WORK REQUEST: Could the entries below be reproduced exactly, with the images removed?

Collected data entries:
___

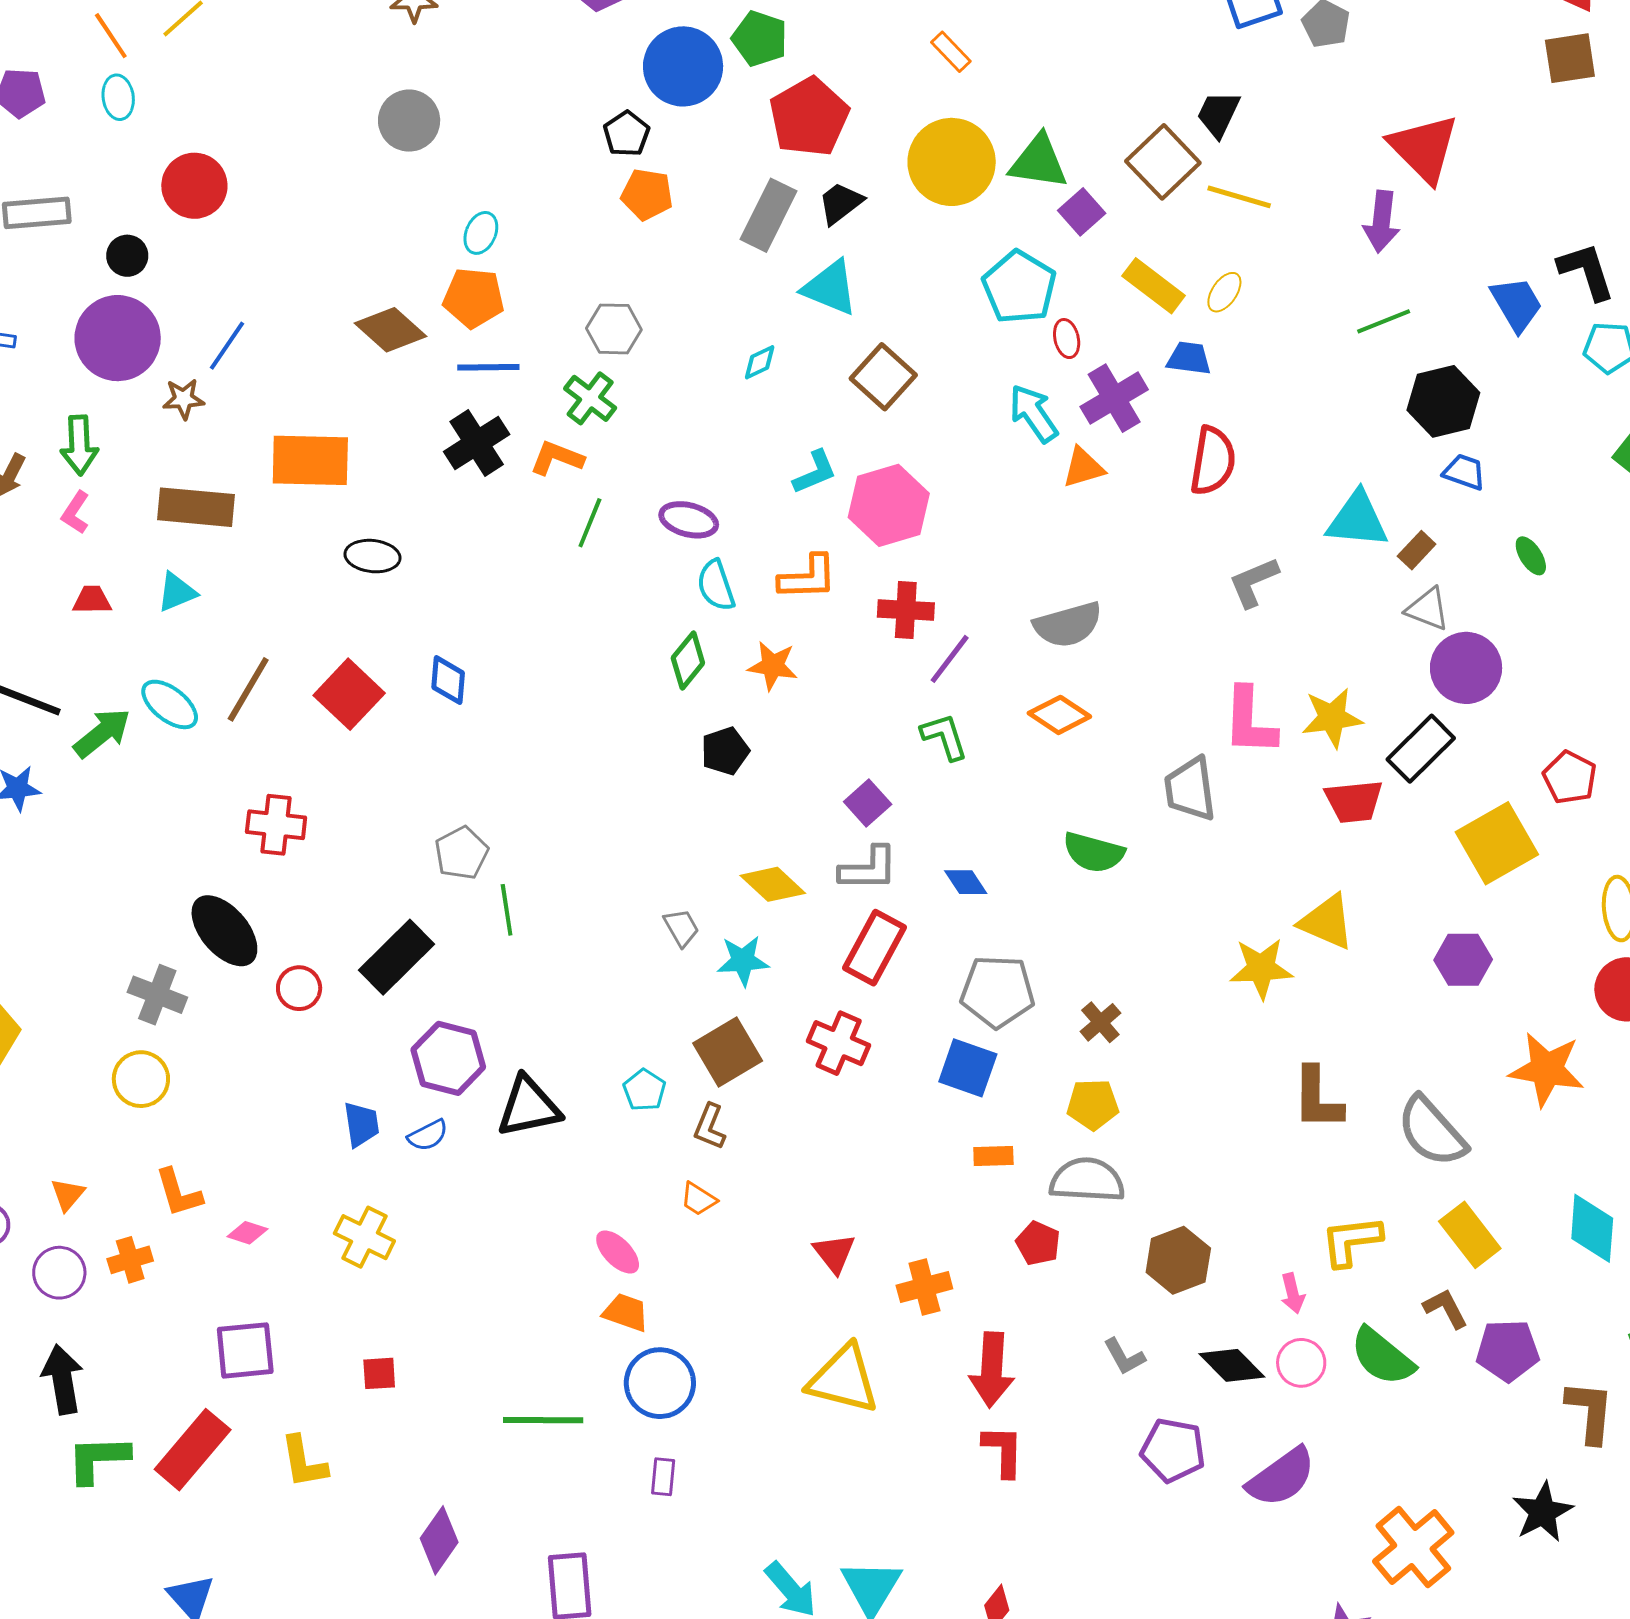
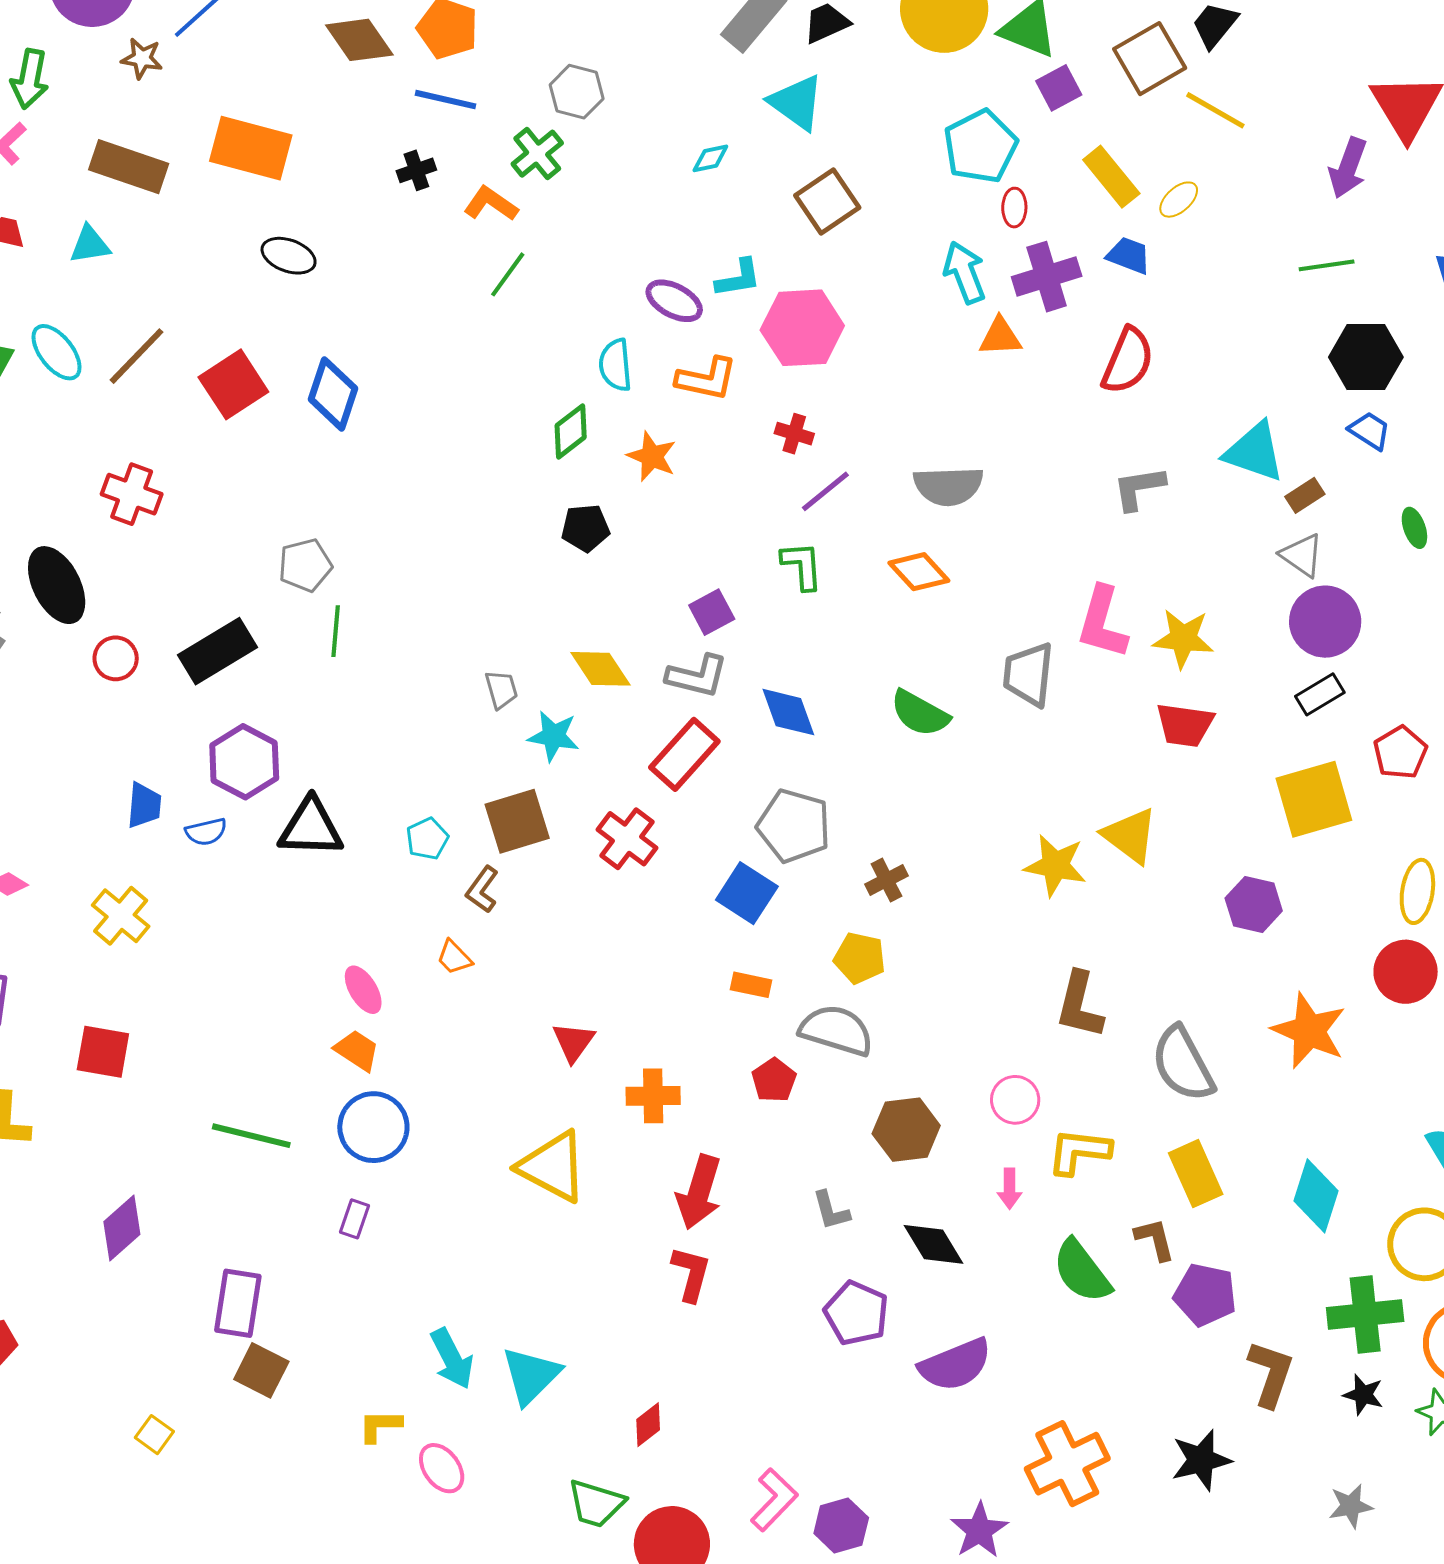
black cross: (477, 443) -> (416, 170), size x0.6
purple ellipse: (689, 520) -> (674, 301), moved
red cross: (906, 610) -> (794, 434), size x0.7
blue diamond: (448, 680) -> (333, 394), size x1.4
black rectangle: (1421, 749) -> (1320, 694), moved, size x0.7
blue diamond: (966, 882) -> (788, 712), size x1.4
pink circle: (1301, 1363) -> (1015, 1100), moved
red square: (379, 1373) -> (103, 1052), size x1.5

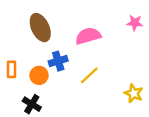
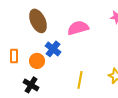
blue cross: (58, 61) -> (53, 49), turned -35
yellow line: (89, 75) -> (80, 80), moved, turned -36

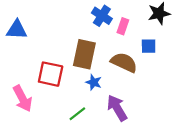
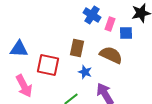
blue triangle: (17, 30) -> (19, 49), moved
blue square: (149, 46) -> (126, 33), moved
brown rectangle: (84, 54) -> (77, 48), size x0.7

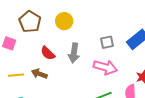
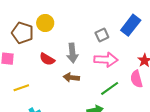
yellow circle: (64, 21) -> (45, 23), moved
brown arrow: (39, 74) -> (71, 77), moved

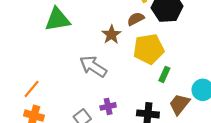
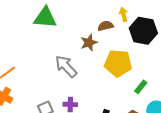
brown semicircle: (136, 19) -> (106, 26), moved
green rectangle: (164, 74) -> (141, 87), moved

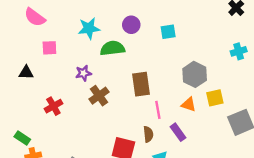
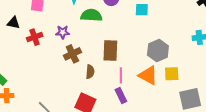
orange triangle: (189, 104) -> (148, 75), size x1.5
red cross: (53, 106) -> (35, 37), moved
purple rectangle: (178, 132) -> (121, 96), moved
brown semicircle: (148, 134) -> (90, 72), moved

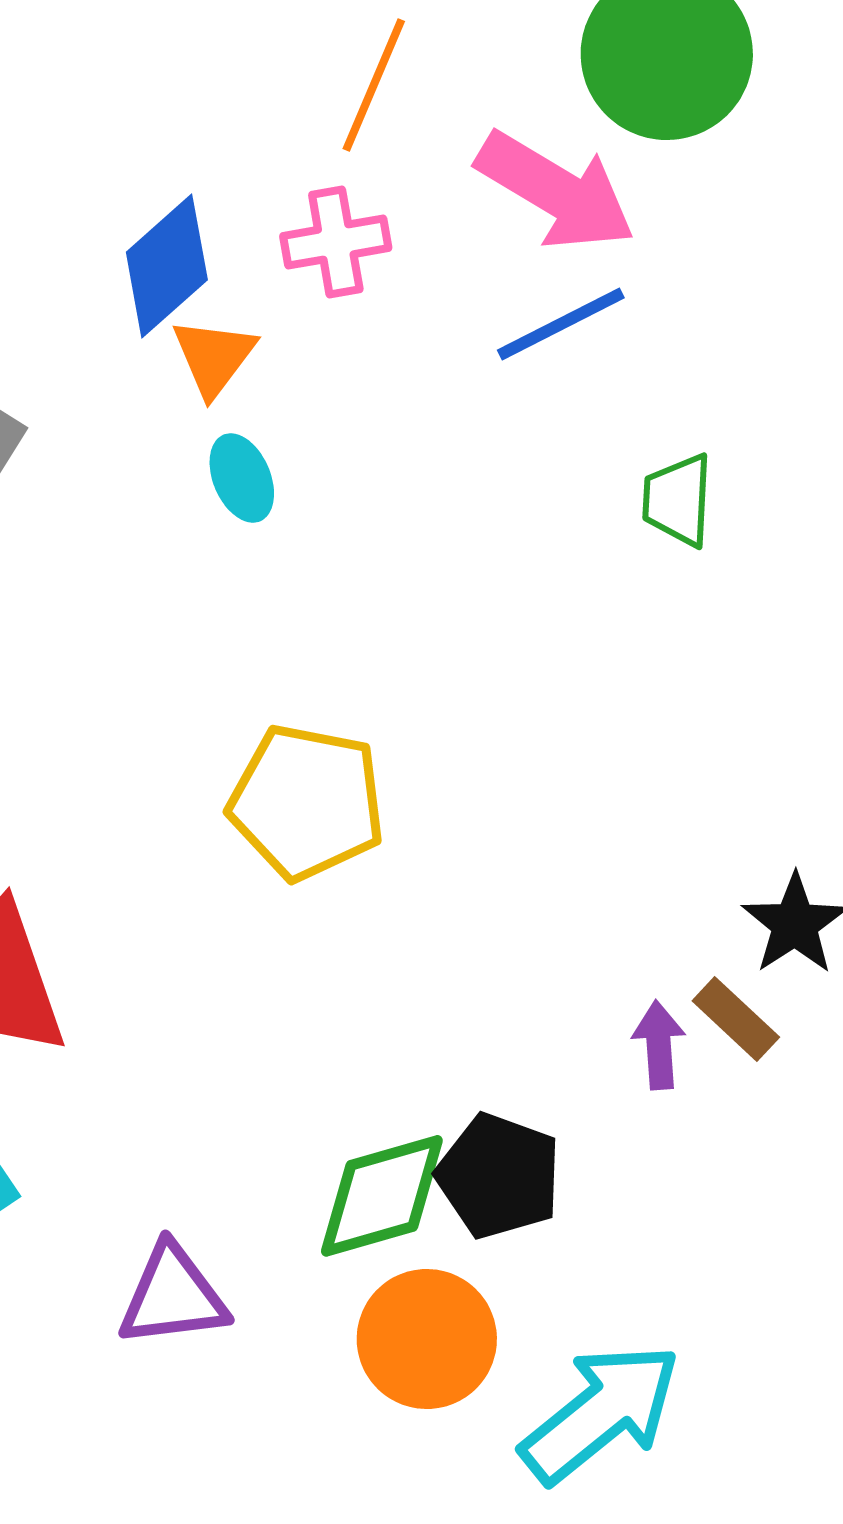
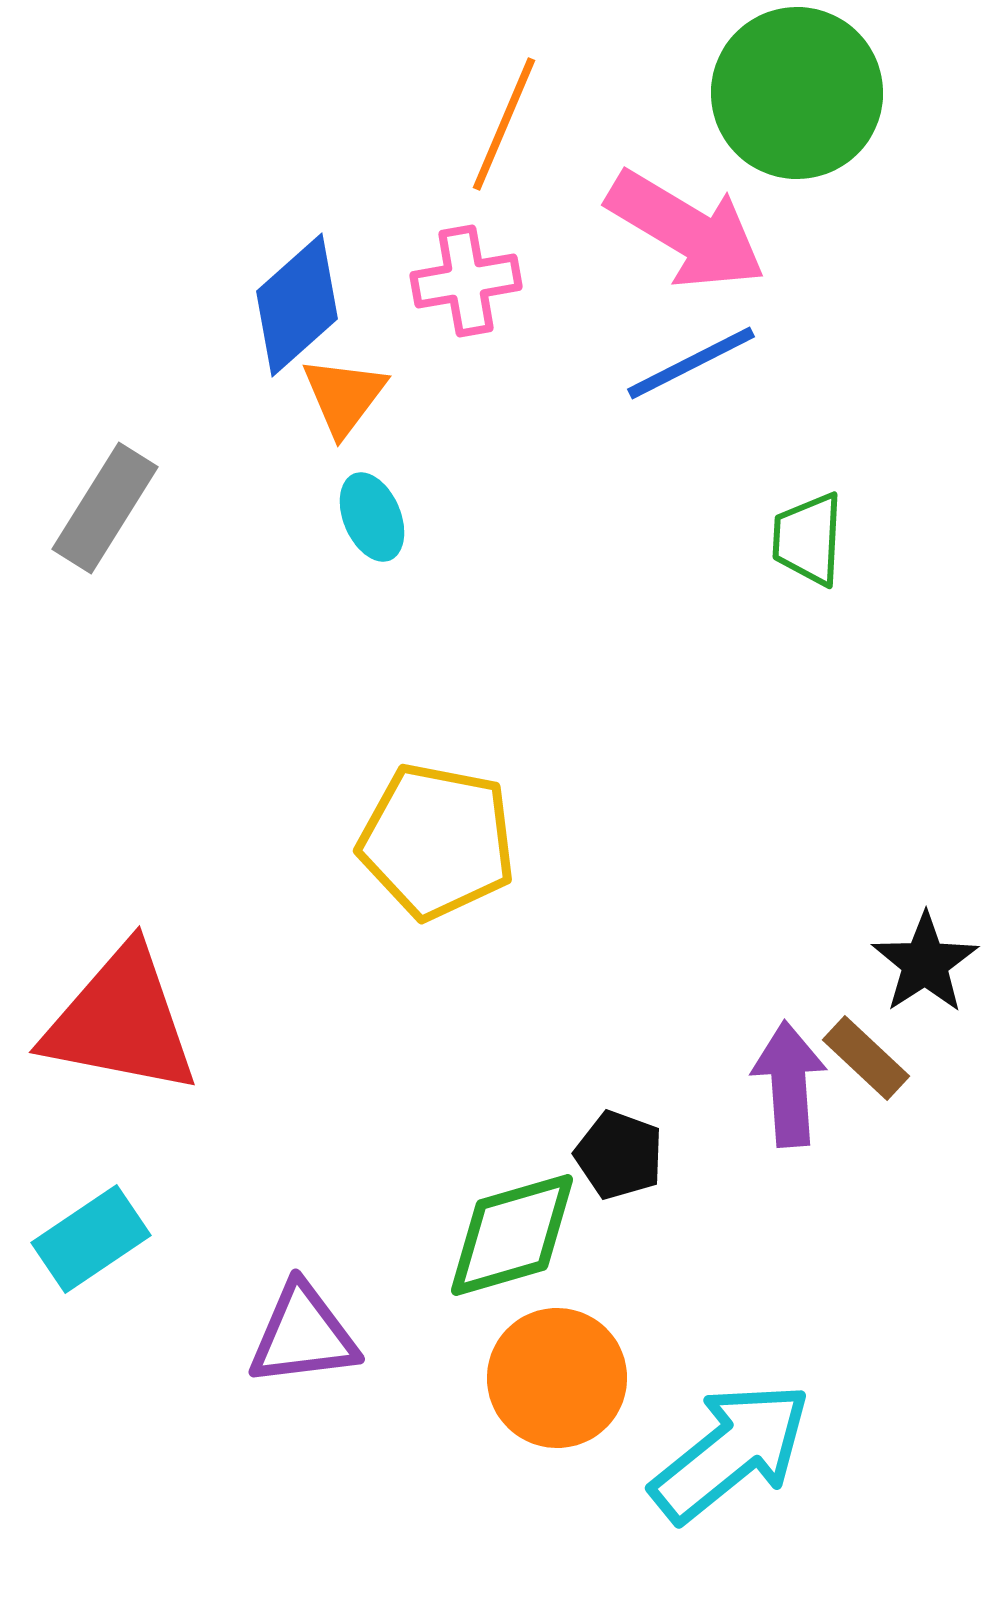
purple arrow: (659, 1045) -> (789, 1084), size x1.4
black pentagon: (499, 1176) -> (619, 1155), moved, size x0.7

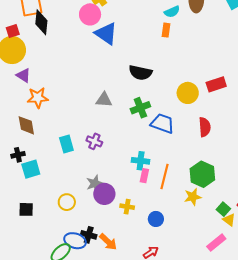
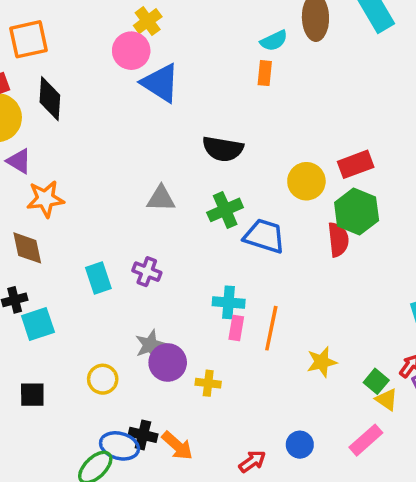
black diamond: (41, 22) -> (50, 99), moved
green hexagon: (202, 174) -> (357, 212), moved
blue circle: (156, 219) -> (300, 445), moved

___

REPLY:
black cross: (477, 443) -> (416, 170), size x0.6
purple ellipse: (689, 520) -> (674, 301), moved
red cross: (906, 610) -> (794, 434), size x0.7
blue diamond: (448, 680) -> (333, 394), size x1.4
black rectangle: (1421, 749) -> (1320, 694), moved, size x0.7
blue diamond: (966, 882) -> (788, 712), size x1.4
pink circle: (1301, 1363) -> (1015, 1100), moved
red square: (379, 1373) -> (103, 1052), size x1.5

blue cross: (58, 61) -> (53, 49), turned -35
yellow line: (89, 75) -> (80, 80), moved, turned -36

blue triangle: (17, 30) -> (19, 49), moved
blue square: (149, 46) -> (126, 33), moved
brown rectangle: (84, 54) -> (77, 48), size x0.7

yellow circle: (64, 21) -> (45, 23), moved
brown arrow: (39, 74) -> (71, 77), moved

brown semicircle: (136, 19) -> (106, 26), moved
green rectangle: (164, 74) -> (141, 87), moved

orange triangle: (189, 104) -> (148, 75), size x1.5
red cross: (53, 106) -> (35, 37), moved
purple rectangle: (178, 132) -> (121, 96), moved
brown semicircle: (148, 134) -> (90, 72), moved

purple arrow: (659, 1045) -> (789, 1084), size x1.4
black pentagon: (499, 1176) -> (619, 1155), moved, size x0.7

black diamond: (41, 22) -> (50, 99), moved
green hexagon: (202, 174) -> (357, 212), moved
blue circle: (156, 219) -> (300, 445), moved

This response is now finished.